> **ASSIGNMENT**: Copy every line below where the string "green" is found.

> **DATA RECORDS**:
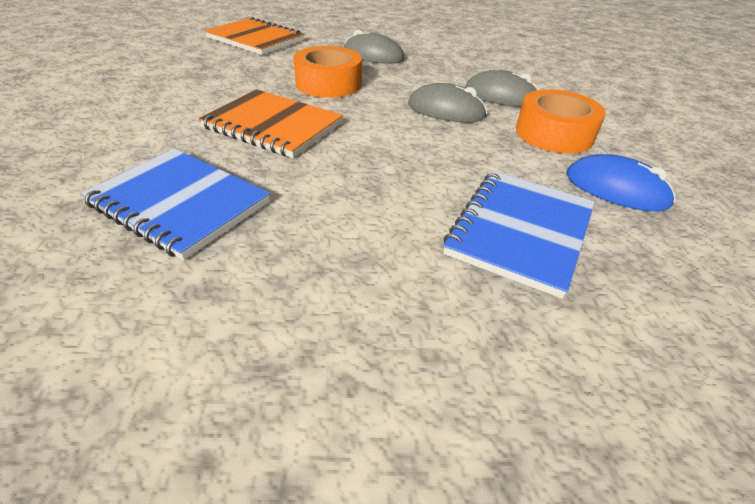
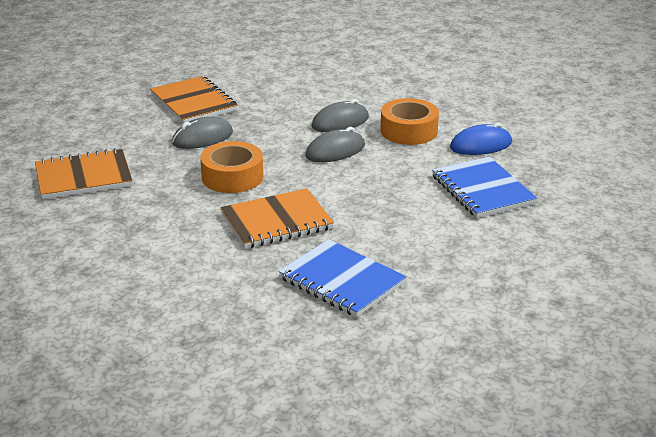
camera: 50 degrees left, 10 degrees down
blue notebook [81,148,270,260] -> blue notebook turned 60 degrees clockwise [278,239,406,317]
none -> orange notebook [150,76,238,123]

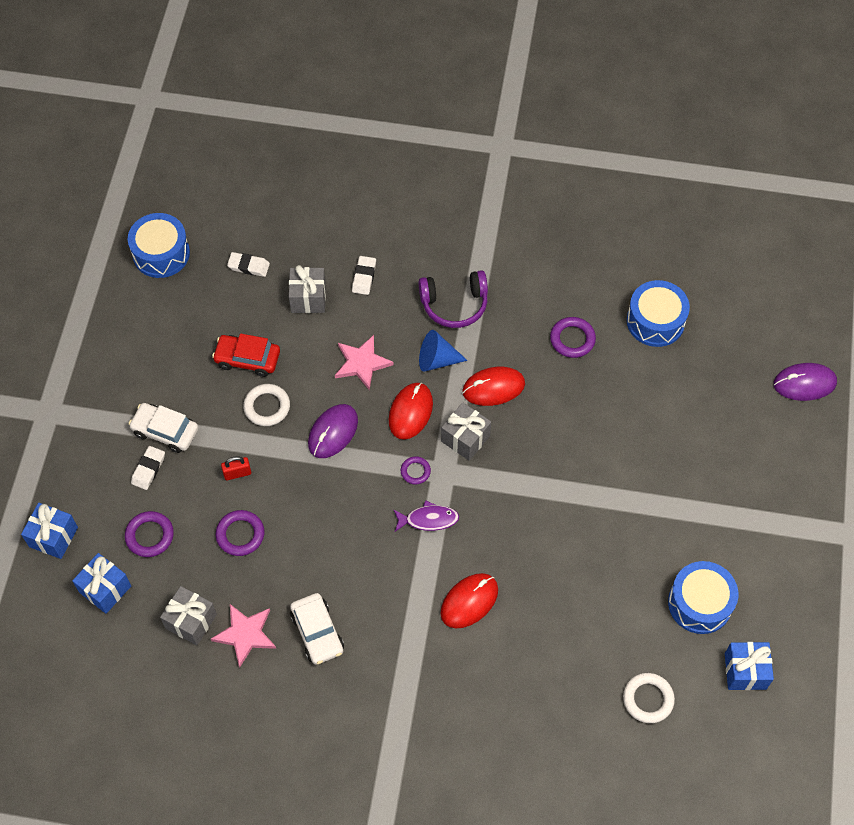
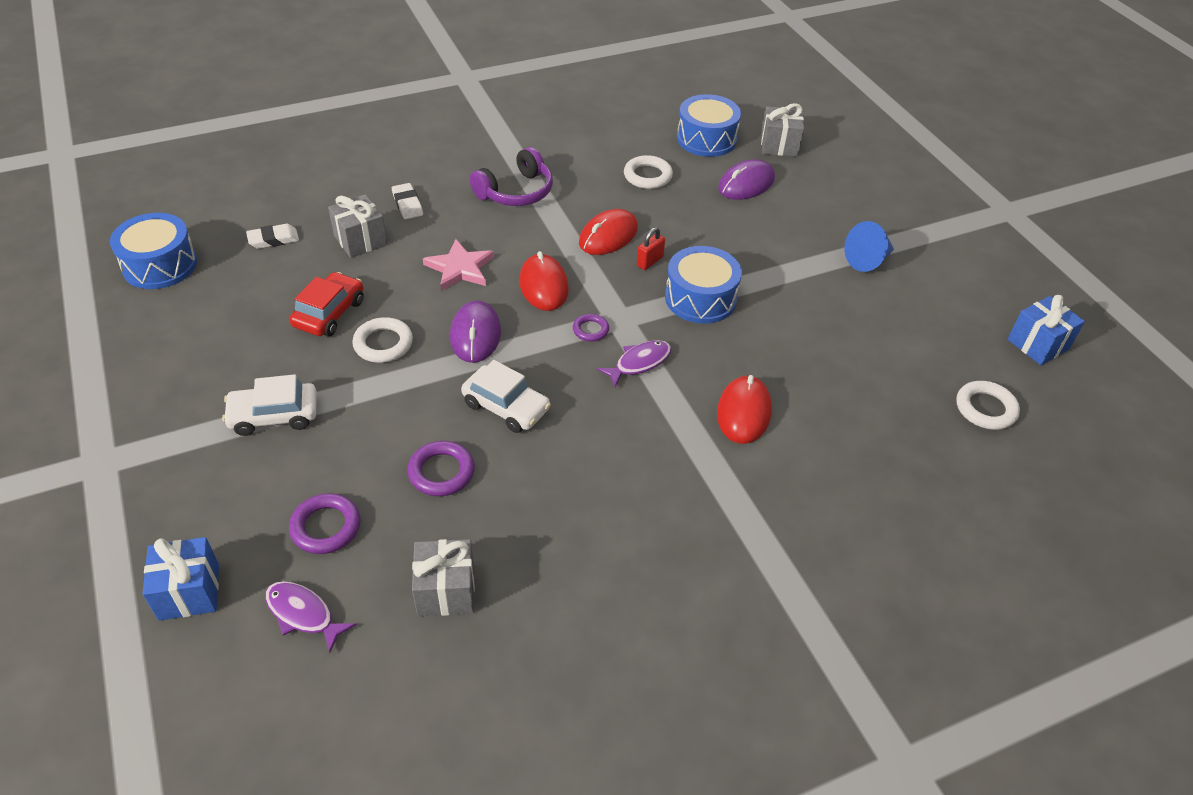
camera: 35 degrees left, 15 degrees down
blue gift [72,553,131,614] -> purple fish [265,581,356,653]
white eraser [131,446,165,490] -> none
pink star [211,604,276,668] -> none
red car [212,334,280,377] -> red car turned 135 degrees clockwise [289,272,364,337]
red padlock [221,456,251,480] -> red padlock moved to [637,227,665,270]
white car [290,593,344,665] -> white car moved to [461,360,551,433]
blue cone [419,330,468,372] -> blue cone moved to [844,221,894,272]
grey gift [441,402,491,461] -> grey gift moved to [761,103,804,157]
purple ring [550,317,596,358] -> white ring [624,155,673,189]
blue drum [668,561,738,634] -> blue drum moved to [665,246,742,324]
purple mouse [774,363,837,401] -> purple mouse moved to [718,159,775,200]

---

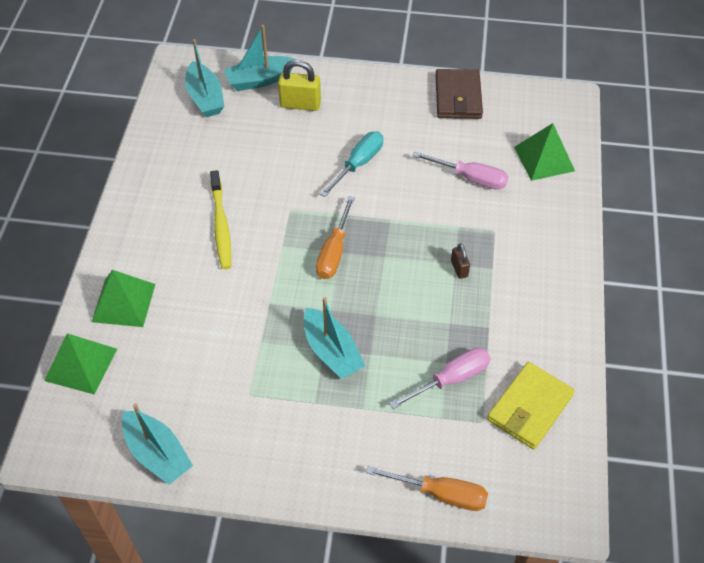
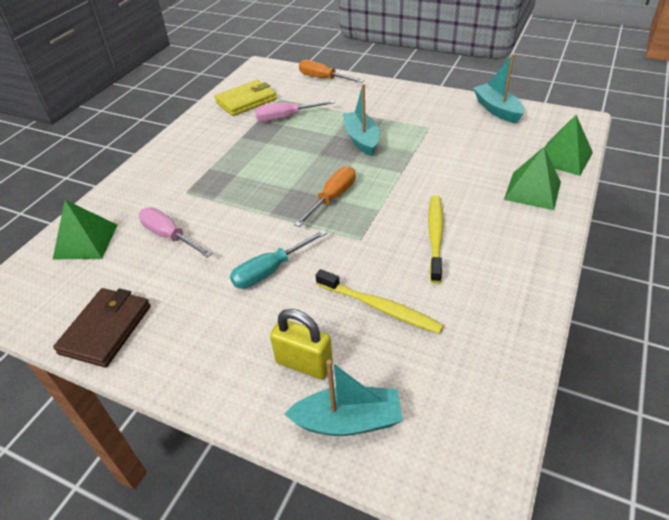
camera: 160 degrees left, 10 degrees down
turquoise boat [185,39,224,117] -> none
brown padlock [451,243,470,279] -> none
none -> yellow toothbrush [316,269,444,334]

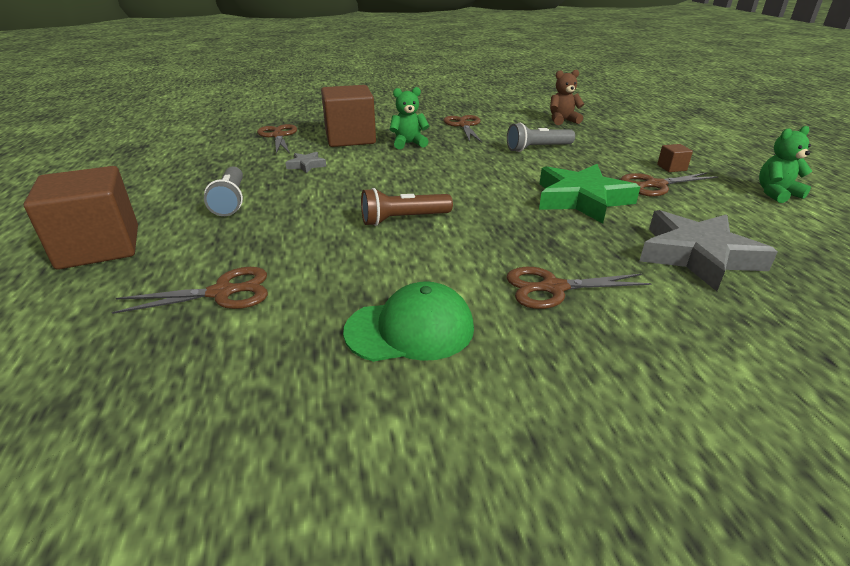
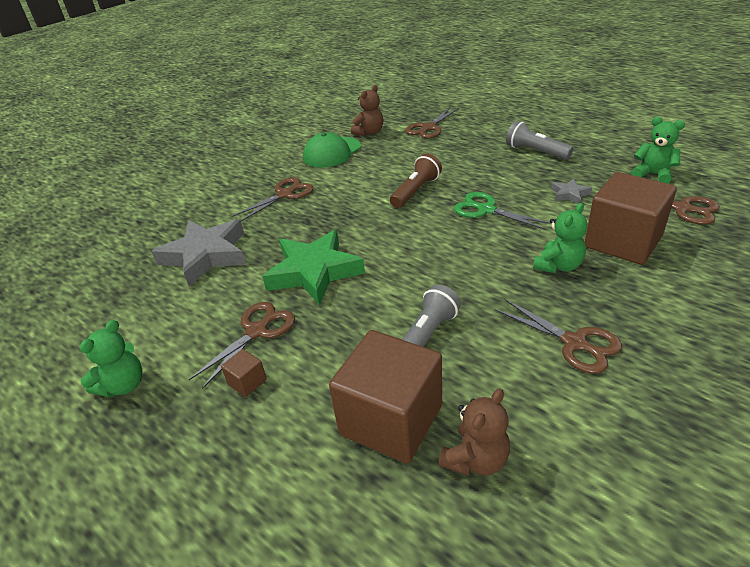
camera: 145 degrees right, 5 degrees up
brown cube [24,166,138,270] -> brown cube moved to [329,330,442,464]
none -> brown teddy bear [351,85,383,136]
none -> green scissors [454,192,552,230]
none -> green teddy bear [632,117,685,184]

---

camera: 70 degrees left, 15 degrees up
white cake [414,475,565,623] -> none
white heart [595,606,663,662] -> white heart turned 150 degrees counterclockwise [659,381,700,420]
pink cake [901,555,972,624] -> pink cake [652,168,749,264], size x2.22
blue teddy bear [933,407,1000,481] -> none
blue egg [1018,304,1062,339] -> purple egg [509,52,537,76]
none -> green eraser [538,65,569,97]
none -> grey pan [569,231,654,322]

> **EXERCISE ANSWER**:
none -> green scissors [454,192,552,230]
none -> green teddy bear [632,117,685,184]
none -> green eraser [538,65,569,97]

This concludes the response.